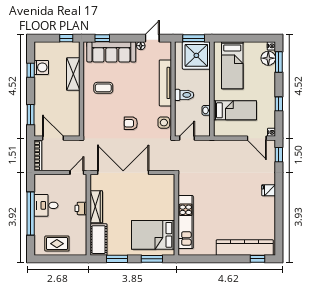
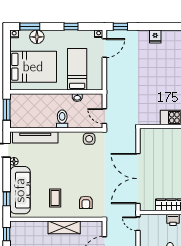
shower: (196, 55) -> (24, 107), removed
floor lamp: (268, 58) -> (37, 37), moved
bed: (232, 65) -> (33, 67), width x1.50
shelving: (73, 74) -> (64, 227), moved
tv unit: (165, 83) -> (35, 137), moved
armchair: (131, 123) -> (86, 202), moved

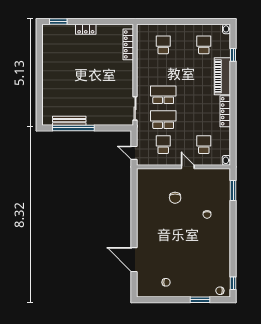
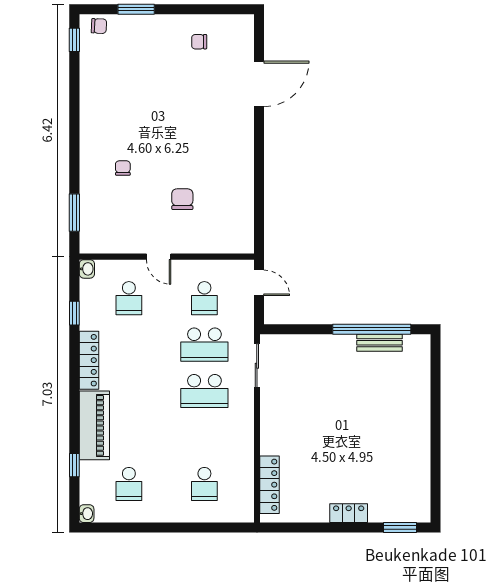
bench: (69, 121) -> (379, 343), width x0.73
window: (233, 137) -> (74, 313), added
door: (134, 260) -> (259, 84), hinge flipped

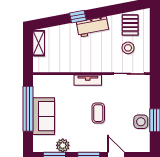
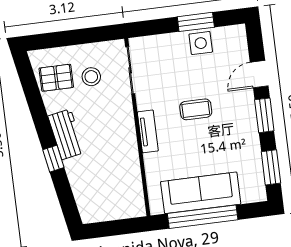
shelving: (39, 43) -> (101, 213), removed
sofa: (44, 116) -> (201, 193), width x1.36
plant: (63, 145) -> (252, 157), removed

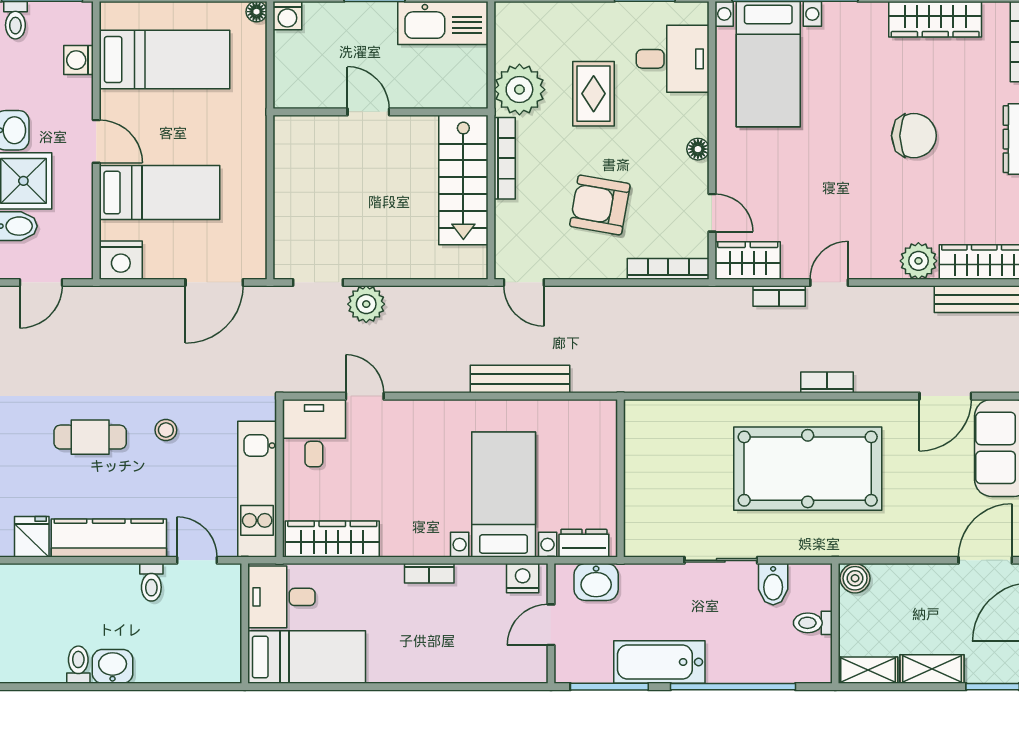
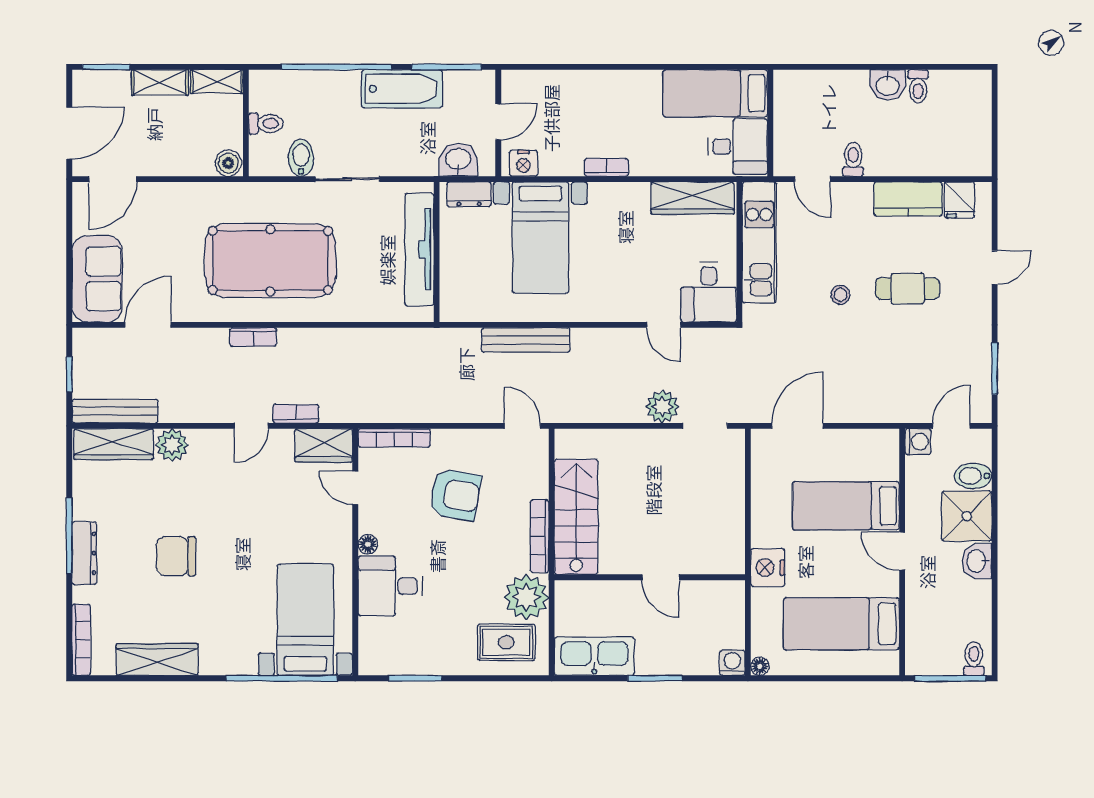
desk: (673, 59) -> (390, 586), moved
washing machine: (79, 60) -> (918, 442), moved
rug: (594, 94) -> (506, 642), moved, turned 90
nightstand: (121, 260) -> (768, 568), moved, turned -90
tv unit: (640, 481) -> (419, 249), added
kitchen counter: (109, 538) -> (908, 199), width x0.67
● ● ● ● ●
What the task asks → From the first line of the material to the last, retype everything exactly except the images.

Exercise solution →
shower: (196, 55) -> (24, 107), removed
floor lamp: (268, 58) -> (37, 37), moved
bed: (232, 65) -> (33, 67), width x1.50
shelving: (73, 74) -> (64, 227), moved
tv unit: (165, 83) -> (35, 137), moved
armchair: (131, 123) -> (86, 202), moved

bench: (69, 121) -> (379, 343), width x0.73
window: (233, 137) -> (74, 313), added
door: (134, 260) -> (259, 84), hinge flipped

shelving: (39, 43) -> (101, 213), removed
sofa: (44, 116) -> (201, 193), width x1.36
plant: (63, 145) -> (252, 157), removed

desk: (673, 59) -> (390, 586), moved
washing machine: (79, 60) -> (918, 442), moved
rug: (594, 94) -> (506, 642), moved, turned 90
nightstand: (121, 260) -> (768, 568), moved, turned -90
tv unit: (640, 481) -> (419, 249), added
kitchen counter: (109, 538) -> (908, 199), width x0.67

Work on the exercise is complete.